Top of PROVIDED DATA
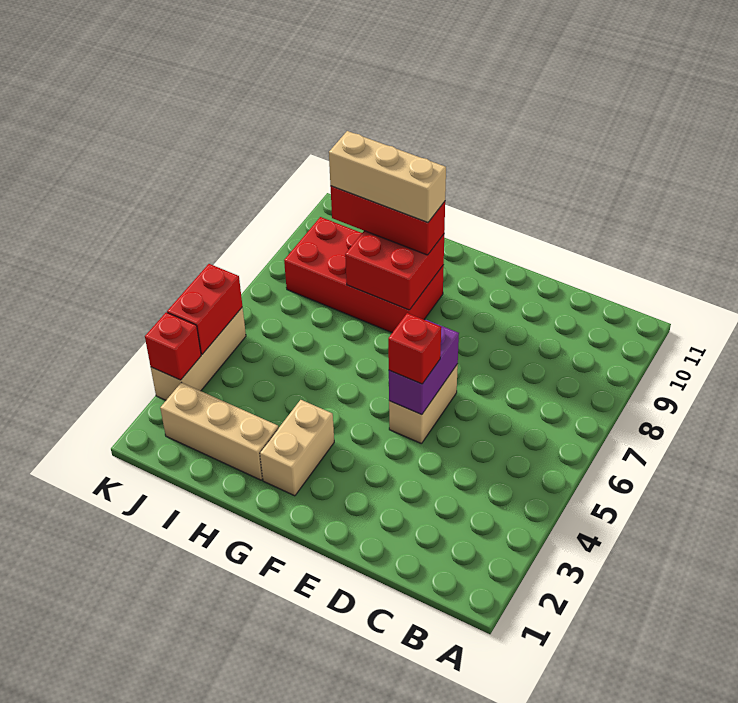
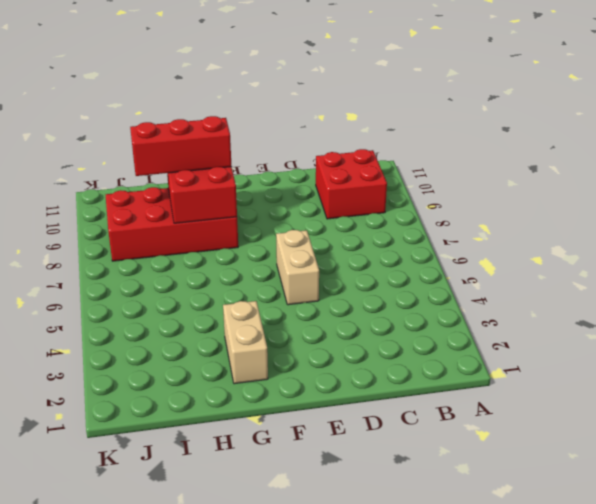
red brick B9:C10 level 1 -> none
none -> tan brick H2:J2 level 1
none -> tan brick K3:K5 level 1
none -> purple brick E5:E6 level 2

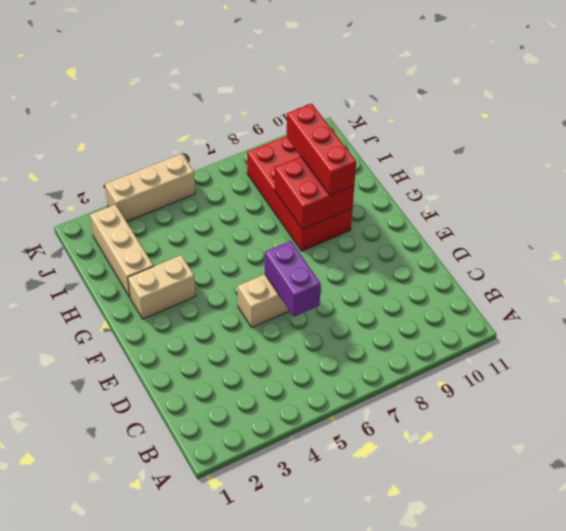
purple brick D6:E6 level 2 -> purple brick E5:E6 level 2
none -> red brick K3 level 2
none -> red brick K4:K5 level 2
none -> red brick E5 level 3

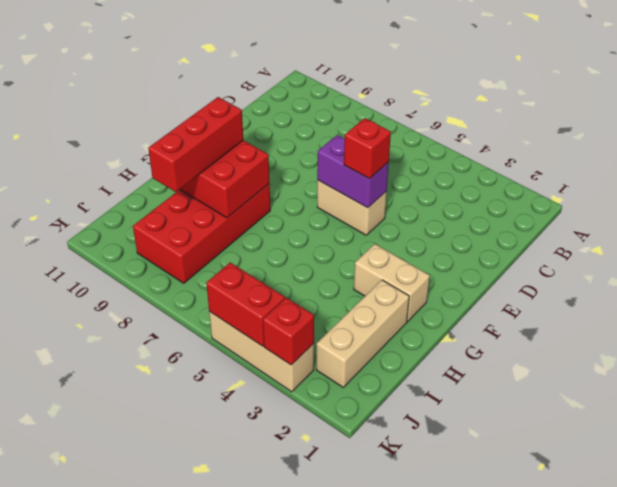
none -> tan brick G9:I9 level 4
Bottom of PROVIDED DATA
→ TASK OBJECTIVE
Needed here is only the span from the line with "none -> red brick K4:K5 level 2" through the last line of the entries, copied exactly with both ends and without pictures.

→ EXERCISE SOLUTION
none -> red brick K4:K5 level 2
none -> red brick E5 level 3

none -> tan brick G9:I9 level 4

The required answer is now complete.